=== INSTRUCTIONS TO FOLLOW ===
Repeat each entry. Keep every line exactly as it is.

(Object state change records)
**********
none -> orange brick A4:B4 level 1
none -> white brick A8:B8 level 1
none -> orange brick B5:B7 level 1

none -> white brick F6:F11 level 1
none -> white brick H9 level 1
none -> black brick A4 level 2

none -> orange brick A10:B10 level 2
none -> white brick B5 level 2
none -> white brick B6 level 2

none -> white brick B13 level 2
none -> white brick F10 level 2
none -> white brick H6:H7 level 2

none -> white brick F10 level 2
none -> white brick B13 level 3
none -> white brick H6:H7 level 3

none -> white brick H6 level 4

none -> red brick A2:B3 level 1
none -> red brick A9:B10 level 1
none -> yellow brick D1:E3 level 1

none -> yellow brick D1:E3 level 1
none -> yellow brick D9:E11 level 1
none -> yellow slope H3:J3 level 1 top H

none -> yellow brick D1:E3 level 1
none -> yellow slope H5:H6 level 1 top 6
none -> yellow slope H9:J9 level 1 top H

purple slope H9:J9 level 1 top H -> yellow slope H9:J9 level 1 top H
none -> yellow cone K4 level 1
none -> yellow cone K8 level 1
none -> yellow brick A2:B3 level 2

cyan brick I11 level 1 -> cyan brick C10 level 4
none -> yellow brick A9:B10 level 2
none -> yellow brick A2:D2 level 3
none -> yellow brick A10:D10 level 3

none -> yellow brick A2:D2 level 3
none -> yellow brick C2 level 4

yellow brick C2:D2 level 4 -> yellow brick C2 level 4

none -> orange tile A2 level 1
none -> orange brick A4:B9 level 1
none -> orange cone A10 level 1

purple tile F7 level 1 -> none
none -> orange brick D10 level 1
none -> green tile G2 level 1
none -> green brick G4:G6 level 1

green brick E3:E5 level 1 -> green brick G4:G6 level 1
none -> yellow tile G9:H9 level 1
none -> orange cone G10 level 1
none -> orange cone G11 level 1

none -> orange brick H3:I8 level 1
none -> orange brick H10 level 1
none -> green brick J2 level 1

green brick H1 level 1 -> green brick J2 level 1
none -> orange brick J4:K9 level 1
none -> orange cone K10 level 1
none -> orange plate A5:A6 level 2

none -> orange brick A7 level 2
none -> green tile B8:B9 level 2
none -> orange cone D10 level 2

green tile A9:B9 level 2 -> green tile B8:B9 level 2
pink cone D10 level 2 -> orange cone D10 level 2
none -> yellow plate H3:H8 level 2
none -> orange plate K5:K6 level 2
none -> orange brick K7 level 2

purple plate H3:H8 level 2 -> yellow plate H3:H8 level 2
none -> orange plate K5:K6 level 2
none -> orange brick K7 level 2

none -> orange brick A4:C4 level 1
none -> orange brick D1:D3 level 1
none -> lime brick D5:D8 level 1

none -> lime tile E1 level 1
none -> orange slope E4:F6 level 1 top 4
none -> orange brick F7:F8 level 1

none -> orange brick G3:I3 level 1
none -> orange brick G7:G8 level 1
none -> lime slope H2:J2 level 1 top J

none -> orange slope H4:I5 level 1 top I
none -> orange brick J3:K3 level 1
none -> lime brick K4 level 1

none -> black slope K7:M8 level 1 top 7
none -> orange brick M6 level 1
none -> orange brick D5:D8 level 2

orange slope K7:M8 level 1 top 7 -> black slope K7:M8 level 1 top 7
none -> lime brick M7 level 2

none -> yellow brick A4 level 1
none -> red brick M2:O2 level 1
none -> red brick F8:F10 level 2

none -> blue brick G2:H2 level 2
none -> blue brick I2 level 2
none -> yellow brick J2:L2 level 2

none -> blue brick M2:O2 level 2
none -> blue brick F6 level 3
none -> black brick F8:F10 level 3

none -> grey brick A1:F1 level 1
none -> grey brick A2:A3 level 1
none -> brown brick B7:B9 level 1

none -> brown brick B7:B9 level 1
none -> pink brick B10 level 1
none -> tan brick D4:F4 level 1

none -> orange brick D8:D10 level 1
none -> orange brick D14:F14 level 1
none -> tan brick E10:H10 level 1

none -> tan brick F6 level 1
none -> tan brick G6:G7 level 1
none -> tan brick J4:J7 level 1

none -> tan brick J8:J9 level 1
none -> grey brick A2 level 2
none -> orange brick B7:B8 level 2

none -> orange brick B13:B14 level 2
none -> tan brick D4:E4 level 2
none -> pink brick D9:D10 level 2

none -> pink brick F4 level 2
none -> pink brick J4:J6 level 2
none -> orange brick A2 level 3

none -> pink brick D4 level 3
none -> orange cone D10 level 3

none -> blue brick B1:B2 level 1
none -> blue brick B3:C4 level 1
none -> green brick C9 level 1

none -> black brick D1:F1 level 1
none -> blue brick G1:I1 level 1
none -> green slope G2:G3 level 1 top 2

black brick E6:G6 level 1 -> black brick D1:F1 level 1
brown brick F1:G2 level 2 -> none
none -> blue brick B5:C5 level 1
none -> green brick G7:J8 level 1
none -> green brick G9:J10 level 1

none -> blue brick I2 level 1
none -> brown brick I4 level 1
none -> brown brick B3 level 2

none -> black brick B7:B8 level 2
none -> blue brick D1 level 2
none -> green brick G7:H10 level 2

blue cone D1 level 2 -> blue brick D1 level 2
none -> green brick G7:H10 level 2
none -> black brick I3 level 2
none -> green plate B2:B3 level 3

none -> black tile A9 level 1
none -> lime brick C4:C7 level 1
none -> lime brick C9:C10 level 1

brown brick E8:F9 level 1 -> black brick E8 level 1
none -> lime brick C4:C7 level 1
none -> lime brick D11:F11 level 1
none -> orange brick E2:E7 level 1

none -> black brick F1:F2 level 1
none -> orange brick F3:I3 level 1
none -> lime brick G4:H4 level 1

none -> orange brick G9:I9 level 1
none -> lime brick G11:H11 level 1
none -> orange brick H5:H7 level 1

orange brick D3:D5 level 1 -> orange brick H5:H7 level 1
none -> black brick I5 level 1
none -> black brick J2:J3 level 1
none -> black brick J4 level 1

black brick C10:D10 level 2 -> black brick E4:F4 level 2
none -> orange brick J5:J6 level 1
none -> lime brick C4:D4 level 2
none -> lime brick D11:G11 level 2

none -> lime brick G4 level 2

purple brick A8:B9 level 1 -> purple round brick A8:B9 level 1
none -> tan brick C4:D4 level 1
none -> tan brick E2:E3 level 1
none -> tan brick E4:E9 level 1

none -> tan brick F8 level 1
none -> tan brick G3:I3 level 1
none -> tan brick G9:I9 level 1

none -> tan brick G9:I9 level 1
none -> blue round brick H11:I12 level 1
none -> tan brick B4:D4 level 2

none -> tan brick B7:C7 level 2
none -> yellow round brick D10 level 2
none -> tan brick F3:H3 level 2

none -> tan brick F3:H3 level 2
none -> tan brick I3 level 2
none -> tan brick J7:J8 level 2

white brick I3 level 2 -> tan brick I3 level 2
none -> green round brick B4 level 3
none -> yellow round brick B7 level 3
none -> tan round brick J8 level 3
**********
=== OUTPUT BELOW ===
none -> orange brick A4:B4 level 1
none -> white brick A8:B8 level 1
none -> orange brick B5:B7 level 1

none -> white brick F6:F11 level 1
none -> white brick H9 level 1
none -> black brick A4 level 2

none -> orange brick A10:B10 level 2
none -> white brick B5 level 2
none -> white brick B6 level 2

none -> white brick B13 level 2
none -> white brick F10 level 2
none -> white brick H6:H7 level 2

none -> white brick F10 level 2
none -> white brick B13 level 3
none -> white brick H6:H7 level 3

none -> white brick H6 level 4

none -> red brick A2:B3 level 1
none -> red brick A9:B10 level 1
none -> yellow brick D1:E3 level 1

none -> yellow brick D1:E3 level 1
none -> yellow brick D9:E11 level 1
none -> yellow slope H3:J3 level 1 top H

none -> yellow brick D1:E3 level 1
none -> yellow slope H5:H6 level 1 top 6
none -> yellow slope H9:J9 level 1 top H

purple slope H9:J9 level 1 top H -> yellow slope H9:J9 level 1 top H
none -> yellow cone K4 level 1
none -> yellow cone K8 level 1
none -> yellow brick A2:B3 level 2

cyan brick I11 level 1 -> cyan brick C10 level 4
none -> yellow brick A9:B10 level 2
none -> yellow brick A2:D2 level 3
none -> yellow brick A10:D10 level 3

none -> yellow brick A2:D2 level 3
none -> yellow brick C2 level 4

yellow brick C2:D2 level 4 -> yellow brick C2 level 4

none -> orange tile A2 level 1
none -> orange brick A4:B9 level 1
none -> orange cone A10 level 1

purple tile F7 level 1 -> none
none -> orange brick D10 level 1
none -> green tile G2 level 1
none -> green brick G4:G6 level 1

green brick E3:E5 level 1 -> green brick G4:G6 level 1
none -> yellow tile G9:H9 level 1
none -> orange cone G10 level 1
none -> orange cone G11 level 1

none -> orange brick H3:I8 level 1
none -> orange brick H10 level 1
none -> green brick J2 level 1

green brick H1 level 1 -> green brick J2 level 1
none -> orange brick J4:K9 level 1
none -> orange cone K10 level 1
none -> orange plate A5:A6 level 2

none -> orange brick A7 level 2
none -> green tile B8:B9 level 2
none -> orange cone D10 level 2

green tile A9:B9 level 2 -> green tile B8:B9 level 2
pink cone D10 level 2 -> orange cone D10 level 2
none -> yellow plate H3:H8 level 2
none -> orange plate K5:K6 level 2
none -> orange brick K7 level 2

purple plate H3:H8 level 2 -> yellow plate H3:H8 level 2
none -> orange plate K5:K6 level 2
none -> orange brick K7 level 2

none -> orange brick A4:C4 level 1
none -> orange brick D1:D3 level 1
none -> lime brick D5:D8 level 1

none -> lime tile E1 level 1
none -> orange slope E4:F6 level 1 top 4
none -> orange brick F7:F8 level 1

none -> orange brick G3:I3 level 1
none -> orange brick G7:G8 level 1
none -> lime slope H2:J2 level 1 top J

none -> orange slope H4:I5 level 1 top I
none -> orange brick J3:K3 level 1
none -> lime brick K4 level 1

none -> black slope K7:M8 level 1 top 7
none -> orange brick M6 level 1
none -> orange brick D5:D8 level 2

orange slope K7:M8 level 1 top 7 -> black slope K7:M8 level 1 top 7
none -> lime brick M7 level 2

none -> yellow brick A4 level 1
none -> red brick M2:O2 level 1
none -> red brick F8:F10 level 2

none -> blue brick G2:H2 level 2
none -> blue brick I2 level 2
none -> yellow brick J2:L2 level 2

none -> blue brick M2:O2 level 2
none -> blue brick F6 level 3
none -> black brick F8:F10 level 3

none -> grey brick A1:F1 level 1
none -> grey brick A2:A3 level 1
none -> brown brick B7:B9 level 1

none -> brown brick B7:B9 level 1
none -> pink brick B10 level 1
none -> tan brick D4:F4 level 1

none -> orange brick D8:D10 level 1
none -> orange brick D14:F14 level 1
none -> tan brick E10:H10 level 1

none -> tan brick F6 level 1
none -> tan brick G6:G7 level 1
none -> tan brick J4:J7 level 1

none -> tan brick J8:J9 level 1
none -> grey brick A2 level 2
none -> orange brick B7:B8 level 2

none -> orange brick B13:B14 level 2
none -> tan brick D4:E4 level 2
none -> pink brick D9:D10 level 2

none -> pink brick F4 level 2
none -> pink brick J4:J6 level 2
none -> orange brick A2 level 3

none -> pink brick D4 level 3
none -> orange cone D10 level 3

none -> blue brick B1:B2 level 1
none -> blue brick B3:C4 level 1
none -> green brick C9 level 1

none -> black brick D1:F1 level 1
none -> blue brick G1:I1 level 1
none -> green slope G2:G3 level 1 top 2

black brick E6:G6 level 1 -> black brick D1:F1 level 1
brown brick F1:G2 level 2 -> none
none -> blue brick B5:C5 level 1
none -> green brick G7:J8 level 1
none -> green brick G9:J10 level 1

none -> blue brick I2 level 1
none -> brown brick I4 level 1
none -> brown brick B3 level 2

none -> black brick B7:B8 level 2
none -> blue brick D1 level 2
none -> green brick G7:H10 level 2

blue cone D1 level 2 -> blue brick D1 level 2
none -> green brick G7:H10 level 2
none -> black brick I3 level 2
none -> green plate B2:B3 level 3

none -> black tile A9 level 1
none -> lime brick C4:C7 level 1
none -> lime brick C9:C10 level 1

brown brick E8:F9 level 1 -> black brick E8 level 1
none -> lime brick C4:C7 level 1
none -> lime brick D11:F11 level 1
none -> orange brick E2:E7 level 1

none -> black brick F1:F2 level 1
none -> orange brick F3:I3 level 1
none -> lime brick G4:H4 level 1

none -> orange brick G9:I9 level 1
none -> lime brick G11:H11 level 1
none -> orange brick H5:H7 level 1

orange brick D3:D5 level 1 -> orange brick H5:H7 level 1
none -> black brick I5 level 1
none -> black brick J2:J3 level 1
none -> black brick J4 level 1

black brick C10:D10 level 2 -> black brick E4:F4 level 2
none -> orange brick J5:J6 level 1
none -> lime brick C4:D4 level 2
none -> lime brick D11:G11 level 2

none -> lime brick G4 level 2

purple brick A8:B9 level 1 -> purple round brick A8:B9 level 1
none -> tan brick C4:D4 level 1
none -> tan brick E2:E3 level 1
none -> tan brick E4:E9 level 1

none -> tan brick F8 level 1
none -> tan brick G3:I3 level 1
none -> tan brick G9:I9 level 1

none -> tan brick G9:I9 level 1
none -> blue round brick H11:I12 level 1
none -> tan brick B4:D4 level 2

none -> tan brick B7:C7 level 2
none -> yellow round brick D10 level 2
none -> tan brick F3:H3 level 2

none -> tan brick F3:H3 level 2
none -> tan brick I3 level 2
none -> tan brick J7:J8 level 2

white brick I3 level 2 -> tan brick I3 level 2
none -> green round brick B4 level 3
none -> yellow round brick B7 level 3
none -> tan round brick J8 level 3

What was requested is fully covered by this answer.